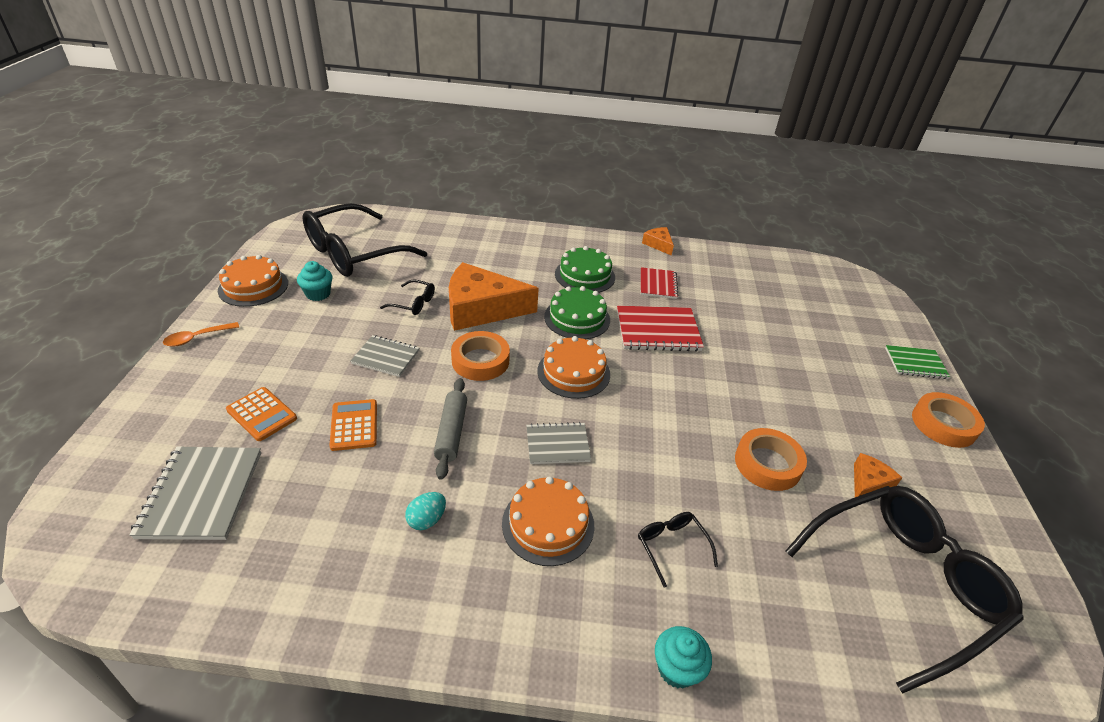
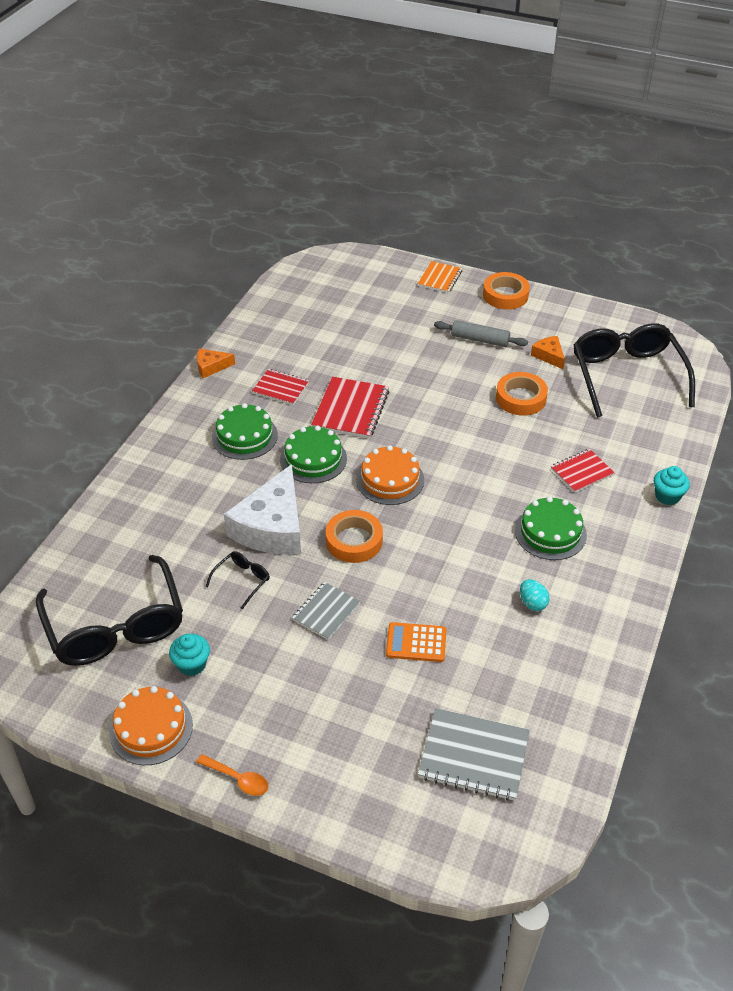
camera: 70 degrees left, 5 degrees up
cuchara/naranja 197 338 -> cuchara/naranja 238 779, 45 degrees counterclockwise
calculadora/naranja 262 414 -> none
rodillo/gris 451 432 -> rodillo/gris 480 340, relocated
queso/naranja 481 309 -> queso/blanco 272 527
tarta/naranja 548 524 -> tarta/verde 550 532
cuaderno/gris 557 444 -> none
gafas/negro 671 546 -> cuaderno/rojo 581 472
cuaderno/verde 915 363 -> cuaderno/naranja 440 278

::::

→ **Try it**
Verbatim repetition of the entries is required, excluding any pictures.

→ **Result of the exercise**
camera: 70 degrees left, 5 degrees up
cuchara/naranja 197 338 -> cuchara/naranja 238 779, 45 degrees counterclockwise
calculadora/naranja 262 414 -> none
rodillo/gris 451 432 -> rodillo/gris 480 340, relocated
queso/naranja 481 309 -> queso/blanco 272 527
tarta/naranja 548 524 -> tarta/verde 550 532
cuaderno/gris 557 444 -> none
gafas/negro 671 546 -> cuaderno/rojo 581 472
cuaderno/verde 915 363 -> cuaderno/naranja 440 278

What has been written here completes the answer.